**Exercise description**
An exact transcription of every entry is required. Images are not part of it.

**Working data**

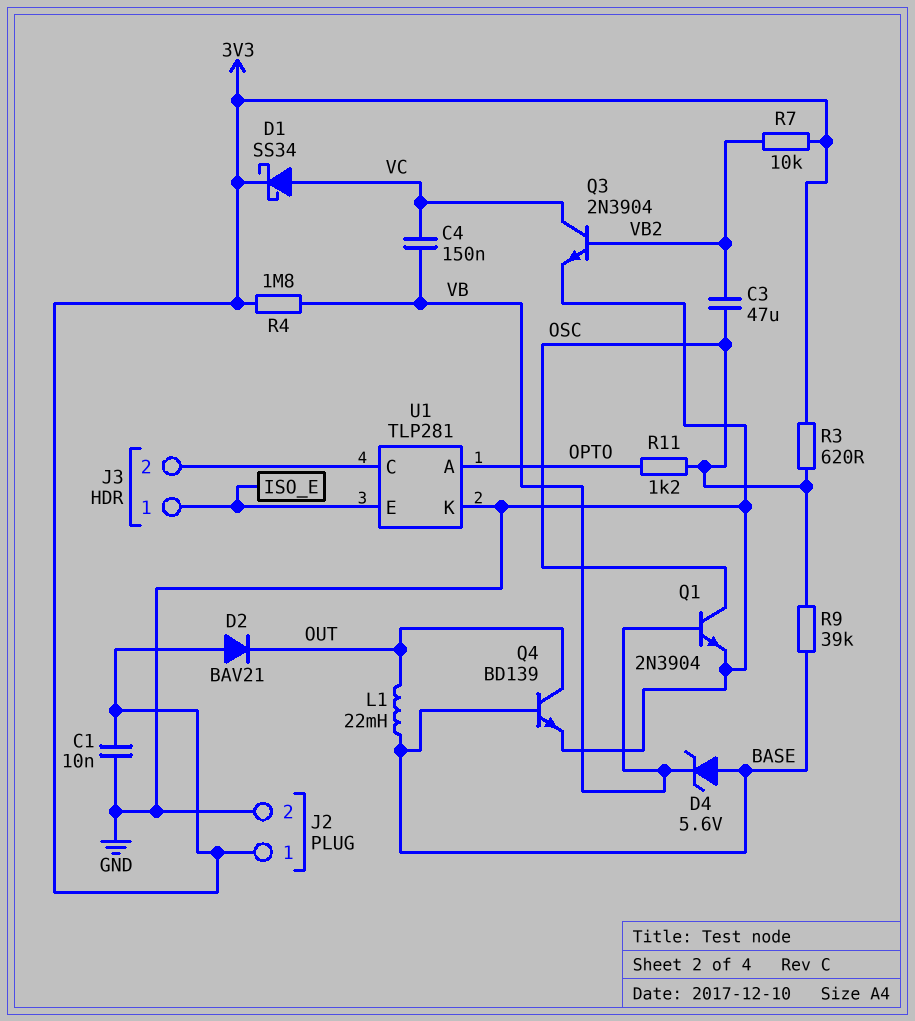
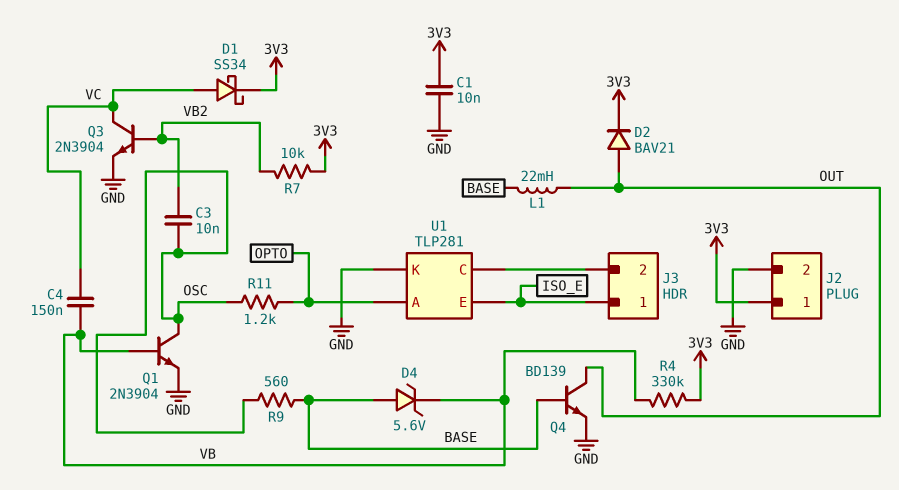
C3: 47uF (OSC, VB2) -> 10nF (OSC, VB2)
D2: diode BAV21 (A 3V3, K OUT) -> diode BAV21 (A OUT, K 3V3)
R3: 620 (3V3, OSC) -> none
R4: 1.8M (3V3, VB) -> 330k (3V3, VB)
R9: 39k (BASE, OSC) -> 560 (BASE, OSC)

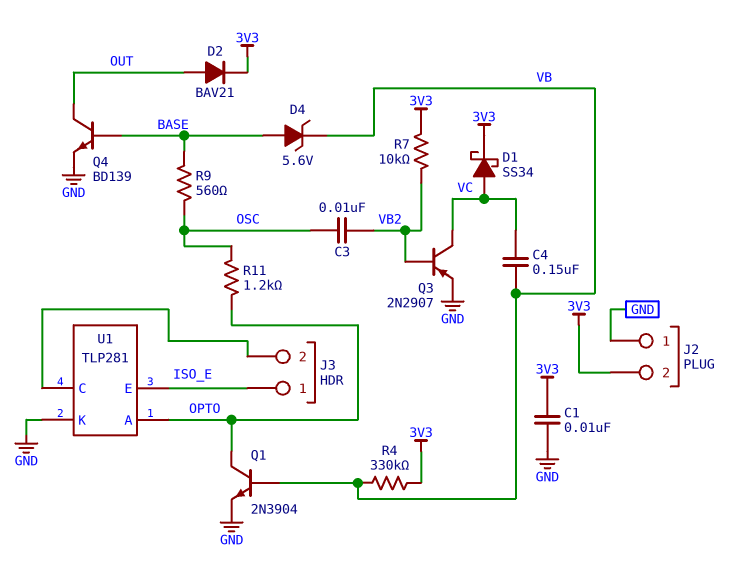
J2 pin 1: 3V3 -> GND
J2 pin 2: GND -> 3V3
L1: 22mH (BASE, OUT) -> none
Q1: NPN 2N3904 (B VB, C OSC, E GND) -> NPN 2N3904 (B VB, C OPTO, E GND)
Q3: NPN 2N3904 (B VB2, C VC, E GND) -> PNP 2N2907 (B VB2, C VC, E GND)

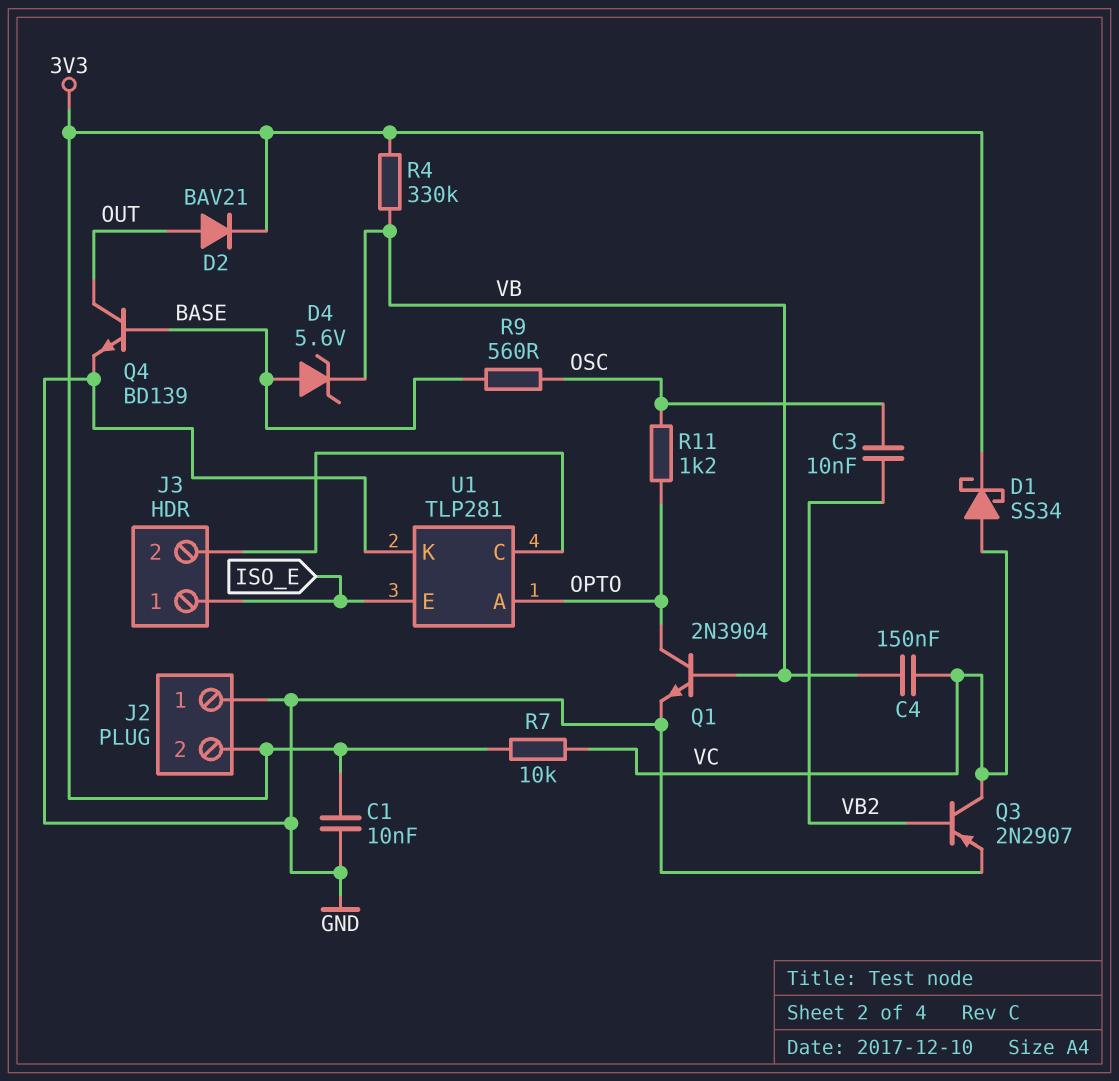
R7: 10k (3V3, VB2) -> 10k (3V3, VC)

**Completed task**
C3: 47uF (OSC, VB2) -> 10nF (OSC, VB2)
D2: diode BAV21 (A 3V3, K OUT) -> diode BAV21 (A OUT, K 3V3)
R3: 620 (3V3, OSC) -> none
R4: 1.8M (3V3, VB) -> 330k (3V3, VB)
R9: 39k (BASE, OSC) -> 560 (BASE, OSC)

J2 pin 1: 3V3 -> GND
J2 pin 2: GND -> 3V3
L1: 22mH (BASE, OUT) -> none
Q1: NPN 2N3904 (B VB, C OSC, E GND) -> NPN 2N3904 (B VB, C OPTO, E GND)
Q3: NPN 2N3904 (B VB2, C VC, E GND) -> PNP 2N2907 (B VB2, C VC, E GND)

R7: 10k (3V3, VB2) -> 10k (3V3, VC)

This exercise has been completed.